Directions
Copy the lines verbatim, beginning with the line that contains "R9: 270k (GND, SIG3) -> 5.6k (GND, SIG3)" and continuing through the end of the data, and only those lines.
_ _ _ _
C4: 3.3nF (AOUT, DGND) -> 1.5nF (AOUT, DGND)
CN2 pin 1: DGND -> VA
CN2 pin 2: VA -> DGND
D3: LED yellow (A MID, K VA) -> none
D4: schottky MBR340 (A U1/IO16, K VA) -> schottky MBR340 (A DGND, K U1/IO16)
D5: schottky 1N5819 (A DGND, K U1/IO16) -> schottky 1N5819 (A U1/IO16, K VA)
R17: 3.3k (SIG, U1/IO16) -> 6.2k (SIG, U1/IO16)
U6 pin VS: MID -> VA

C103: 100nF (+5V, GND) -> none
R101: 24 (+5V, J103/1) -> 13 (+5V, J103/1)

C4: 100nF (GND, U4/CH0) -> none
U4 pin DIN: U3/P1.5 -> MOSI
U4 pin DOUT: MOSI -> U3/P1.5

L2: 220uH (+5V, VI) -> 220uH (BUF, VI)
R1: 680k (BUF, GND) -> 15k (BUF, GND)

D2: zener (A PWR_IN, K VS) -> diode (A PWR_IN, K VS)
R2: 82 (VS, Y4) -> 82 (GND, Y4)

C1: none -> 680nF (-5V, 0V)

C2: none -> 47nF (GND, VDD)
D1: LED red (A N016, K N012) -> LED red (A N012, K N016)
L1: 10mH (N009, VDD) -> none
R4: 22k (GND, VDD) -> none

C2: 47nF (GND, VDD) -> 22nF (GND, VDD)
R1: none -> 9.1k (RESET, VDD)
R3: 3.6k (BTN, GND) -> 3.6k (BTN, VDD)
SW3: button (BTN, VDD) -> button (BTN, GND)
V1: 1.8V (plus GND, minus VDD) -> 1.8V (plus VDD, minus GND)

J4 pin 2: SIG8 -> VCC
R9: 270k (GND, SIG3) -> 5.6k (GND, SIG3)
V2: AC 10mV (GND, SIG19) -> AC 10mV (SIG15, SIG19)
_ _ _ _
Written answer
R9: 270k (GND, SIG3) -> 5.6k (GND, SIG3)
V2: AC 10mV (GND, SIG19) -> AC 10mV (SIG15, SIG19)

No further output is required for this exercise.